ACTIVITY:
The line with "U10 pin in+: NET28 -> NET10", the line with "BT3: 3V (plus VRAW, minus COM) -> none", and all lines between them in the material below: return these exactly, and no others.

SUPPLIED RECORDS:

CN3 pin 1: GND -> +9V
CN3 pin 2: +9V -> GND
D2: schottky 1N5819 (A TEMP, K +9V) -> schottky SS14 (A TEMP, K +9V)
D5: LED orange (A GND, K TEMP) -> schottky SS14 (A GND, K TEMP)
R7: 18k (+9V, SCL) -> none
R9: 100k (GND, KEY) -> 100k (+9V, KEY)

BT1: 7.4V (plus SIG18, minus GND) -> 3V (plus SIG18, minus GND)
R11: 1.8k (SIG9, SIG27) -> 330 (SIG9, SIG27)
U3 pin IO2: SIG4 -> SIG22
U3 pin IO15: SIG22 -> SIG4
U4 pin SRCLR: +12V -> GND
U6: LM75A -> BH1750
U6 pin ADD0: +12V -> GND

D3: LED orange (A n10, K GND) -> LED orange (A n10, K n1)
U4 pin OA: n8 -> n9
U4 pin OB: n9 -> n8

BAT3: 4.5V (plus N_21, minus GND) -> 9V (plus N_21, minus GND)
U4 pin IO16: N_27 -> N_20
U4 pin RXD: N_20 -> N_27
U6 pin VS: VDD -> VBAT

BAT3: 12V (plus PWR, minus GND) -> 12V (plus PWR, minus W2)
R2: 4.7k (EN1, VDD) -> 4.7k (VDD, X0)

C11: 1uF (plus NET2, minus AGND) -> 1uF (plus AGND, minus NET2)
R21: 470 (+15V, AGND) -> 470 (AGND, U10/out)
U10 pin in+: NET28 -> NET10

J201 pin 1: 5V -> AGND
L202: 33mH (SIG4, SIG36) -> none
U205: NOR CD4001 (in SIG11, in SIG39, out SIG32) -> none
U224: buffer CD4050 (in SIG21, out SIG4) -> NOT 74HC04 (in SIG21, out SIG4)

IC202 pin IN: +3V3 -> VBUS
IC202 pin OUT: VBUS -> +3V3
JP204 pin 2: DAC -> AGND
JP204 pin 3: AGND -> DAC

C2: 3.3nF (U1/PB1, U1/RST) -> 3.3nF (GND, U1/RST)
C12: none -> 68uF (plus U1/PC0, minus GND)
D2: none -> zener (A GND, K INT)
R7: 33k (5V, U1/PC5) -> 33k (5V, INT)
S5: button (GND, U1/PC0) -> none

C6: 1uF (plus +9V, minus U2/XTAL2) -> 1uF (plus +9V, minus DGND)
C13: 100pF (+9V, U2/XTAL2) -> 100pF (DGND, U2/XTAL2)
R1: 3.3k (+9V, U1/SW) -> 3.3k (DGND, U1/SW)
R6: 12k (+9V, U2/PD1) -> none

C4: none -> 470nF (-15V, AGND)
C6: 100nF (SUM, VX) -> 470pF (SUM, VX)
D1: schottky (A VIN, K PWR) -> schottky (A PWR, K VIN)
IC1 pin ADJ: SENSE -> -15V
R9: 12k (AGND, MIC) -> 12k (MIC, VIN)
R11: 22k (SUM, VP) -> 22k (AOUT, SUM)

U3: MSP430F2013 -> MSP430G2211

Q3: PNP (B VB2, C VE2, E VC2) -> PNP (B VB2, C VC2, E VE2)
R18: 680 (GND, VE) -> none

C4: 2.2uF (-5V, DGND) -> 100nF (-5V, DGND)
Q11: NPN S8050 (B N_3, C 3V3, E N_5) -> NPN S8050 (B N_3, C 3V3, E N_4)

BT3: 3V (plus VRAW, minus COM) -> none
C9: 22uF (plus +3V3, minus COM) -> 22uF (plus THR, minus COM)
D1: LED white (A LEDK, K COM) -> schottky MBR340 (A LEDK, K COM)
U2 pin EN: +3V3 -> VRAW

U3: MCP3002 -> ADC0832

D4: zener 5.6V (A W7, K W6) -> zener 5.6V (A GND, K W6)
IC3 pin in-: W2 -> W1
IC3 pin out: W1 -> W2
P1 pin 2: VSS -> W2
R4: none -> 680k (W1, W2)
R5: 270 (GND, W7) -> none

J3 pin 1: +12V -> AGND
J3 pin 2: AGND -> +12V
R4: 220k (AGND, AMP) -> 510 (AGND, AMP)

FINISHED EXERCISE:
U10 pin in+: NET28 -> NET10

J201 pin 1: 5V -> AGND
L202: 33mH (SIG4, SIG36) -> none
U205: NOR CD4001 (in SIG11, in SIG39, out SIG32) -> none
U224: buffer CD4050 (in SIG21, out SIG4) -> NOT 74HC04 (in SIG21, out SIG4)

IC202 pin IN: +3V3 -> VBUS
IC202 pin OUT: VBUS -> +3V3
JP204 pin 2: DAC -> AGND
JP204 pin 3: AGND -> DAC

C2: 3.3nF (U1/PB1, U1/RST) -> 3.3nF (GND, U1/RST)
C12: none -> 68uF (plus U1/PC0, minus GND)
D2: none -> zener (A GND, K INT)
R7: 33k (5V, U1/PC5) -> 33k (5V, INT)
S5: button (GND, U1/PC0) -> none

C6: 1uF (plus +9V, minus U2/XTAL2) -> 1uF (plus +9V, minus DGND)
C13: 100pF (+9V, U2/XTAL2) -> 100pF (DGND, U2/XTAL2)
R1: 3.3k (+9V, U1/SW) -> 3.3k (DGND, U1/SW)
R6: 12k (+9V, U2/PD1) -> none

C4: none -> 470nF (-15V, AGND)
C6: 100nF (SUM, VX) -> 470pF (SUM, VX)
D1: schottky (A VIN, K PWR) -> schottky (A PWR, K VIN)
IC1 pin ADJ: SENSE -> -15V
R9: 12k (AGND, MIC) -> 12k (MIC, VIN)
R11: 22k (SUM, VP) -> 22k (AOUT, SUM)

U3: MSP430F2013 -> MSP430G2211

Q3: PNP (B VB2, C VE2, E VC2) -> PNP (B VB2, C VC2, E VE2)
R18: 680 (GND, VE) -> none

C4: 2.2uF (-5V, DGND) -> 100nF (-5V, DGND)
Q11: NPN S8050 (B N_3, C 3V3, E N_5) -> NPN S8050 (B N_3, C 3V3, E N_4)

BT3: 3V (plus VRAW, minus COM) -> none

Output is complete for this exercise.